* **Before and after coordinates**:
-- -- --
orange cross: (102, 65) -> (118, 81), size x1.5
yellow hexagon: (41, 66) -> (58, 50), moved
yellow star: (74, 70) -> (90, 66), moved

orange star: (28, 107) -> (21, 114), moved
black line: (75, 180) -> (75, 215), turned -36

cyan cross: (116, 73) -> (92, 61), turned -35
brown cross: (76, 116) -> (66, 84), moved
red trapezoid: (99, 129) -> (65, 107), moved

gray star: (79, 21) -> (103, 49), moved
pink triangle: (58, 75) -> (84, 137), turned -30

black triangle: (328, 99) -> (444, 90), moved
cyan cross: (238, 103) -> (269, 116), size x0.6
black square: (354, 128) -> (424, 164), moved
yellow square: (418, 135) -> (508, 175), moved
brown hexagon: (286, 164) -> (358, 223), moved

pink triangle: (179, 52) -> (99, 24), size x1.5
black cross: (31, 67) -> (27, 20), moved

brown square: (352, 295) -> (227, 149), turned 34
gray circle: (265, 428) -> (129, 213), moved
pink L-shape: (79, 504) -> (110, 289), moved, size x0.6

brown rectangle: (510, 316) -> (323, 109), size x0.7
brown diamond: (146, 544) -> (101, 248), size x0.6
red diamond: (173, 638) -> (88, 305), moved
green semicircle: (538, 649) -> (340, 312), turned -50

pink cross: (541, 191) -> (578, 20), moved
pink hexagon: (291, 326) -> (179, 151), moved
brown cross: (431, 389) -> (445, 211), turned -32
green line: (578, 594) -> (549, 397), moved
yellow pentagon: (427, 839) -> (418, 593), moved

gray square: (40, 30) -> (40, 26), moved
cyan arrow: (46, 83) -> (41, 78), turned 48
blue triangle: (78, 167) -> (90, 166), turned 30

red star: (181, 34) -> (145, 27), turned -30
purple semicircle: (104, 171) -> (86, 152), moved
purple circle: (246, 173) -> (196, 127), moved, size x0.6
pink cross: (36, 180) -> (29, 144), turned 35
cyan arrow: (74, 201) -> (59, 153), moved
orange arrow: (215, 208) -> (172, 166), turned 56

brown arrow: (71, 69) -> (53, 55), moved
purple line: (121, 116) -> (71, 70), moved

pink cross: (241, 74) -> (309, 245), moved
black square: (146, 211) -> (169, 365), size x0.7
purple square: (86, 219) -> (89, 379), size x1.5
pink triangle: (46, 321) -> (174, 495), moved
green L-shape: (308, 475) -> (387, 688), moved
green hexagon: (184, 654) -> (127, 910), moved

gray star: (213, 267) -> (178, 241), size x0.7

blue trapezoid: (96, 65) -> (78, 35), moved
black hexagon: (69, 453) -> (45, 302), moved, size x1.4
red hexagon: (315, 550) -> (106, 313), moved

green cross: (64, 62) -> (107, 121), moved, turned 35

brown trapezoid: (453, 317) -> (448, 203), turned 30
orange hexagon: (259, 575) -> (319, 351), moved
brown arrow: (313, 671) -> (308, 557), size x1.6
-- -- --
* **Work instruction**: The data above needs to be repeated exactly, line for line.

* **Problem solution**:
orange cross: (102, 65) -> (118, 81), size x1.5
yellow hexagon: (41, 66) -> (58, 50), moved
yellow star: (74, 70) -> (90, 66), moved

orange star: (28, 107) -> (21, 114), moved
black line: (75, 180) -> (75, 215), turned -36

cyan cross: (116, 73) -> (92, 61), turned -35
brown cross: (76, 116) -> (66, 84), moved
red trapezoid: (99, 129) -> (65, 107), moved

gray star: (79, 21) -> (103, 49), moved
pink triangle: (58, 75) -> (84, 137), turned -30

black triangle: (328, 99) -> (444, 90), moved
cyan cross: (238, 103) -> (269, 116), size x0.6
black square: (354, 128) -> (424, 164), moved
yellow square: (418, 135) -> (508, 175), moved
brown hexagon: (286, 164) -> (358, 223), moved

pink triangle: (179, 52) -> (99, 24), size x1.5
black cross: (31, 67) -> (27, 20), moved

brown square: (352, 295) -> (227, 149), turned 34
gray circle: (265, 428) -> (129, 213), moved
pink L-shape: (79, 504) -> (110, 289), moved, size x0.6

brown rectangle: (510, 316) -> (323, 109), size x0.7
brown diamond: (146, 544) -> (101, 248), size x0.6
red diamond: (173, 638) -> (88, 305), moved
green semicircle: (538, 649) -> (340, 312), turned -50

pink cross: (541, 191) -> (578, 20), moved
pink hexagon: (291, 326) -> (179, 151), moved
brown cross: (431, 389) -> (445, 211), turned -32
green line: (578, 594) -> (549, 397), moved
yellow pentagon: (427, 839) -> (418, 593), moved

gray square: (40, 30) -> (40, 26), moved
cyan arrow: (46, 83) -> (41, 78), turned 48
blue triangle: (78, 167) -> (90, 166), turned 30

red star: (181, 34) -> (145, 27), turned -30
purple semicircle: (104, 171) -> (86, 152), moved
purple circle: (246, 173) -> (196, 127), moved, size x0.6
pink cross: (36, 180) -> (29, 144), turned 35
cyan arrow: (74, 201) -> (59, 153), moved
orange arrow: (215, 208) -> (172, 166), turned 56

brown arrow: (71, 69) -> (53, 55), moved
purple line: (121, 116) -> (71, 70), moved

pink cross: (241, 74) -> (309, 245), moved
black square: (146, 211) -> (169, 365), size x0.7
purple square: (86, 219) -> (89, 379), size x1.5
pink triangle: (46, 321) -> (174, 495), moved
green L-shape: (308, 475) -> (387, 688), moved
green hexagon: (184, 654) -> (127, 910), moved

gray star: (213, 267) -> (178, 241), size x0.7

blue trapezoid: (96, 65) -> (78, 35), moved
black hexagon: (69, 453) -> (45, 302), moved, size x1.4
red hexagon: (315, 550) -> (106, 313), moved

green cross: (64, 62) -> (107, 121), moved, turned 35

brown trapezoid: (453, 317) -> (448, 203), turned 30
orange hexagon: (259, 575) -> (319, 351), moved
brown arrow: (313, 671) -> (308, 557), size x1.6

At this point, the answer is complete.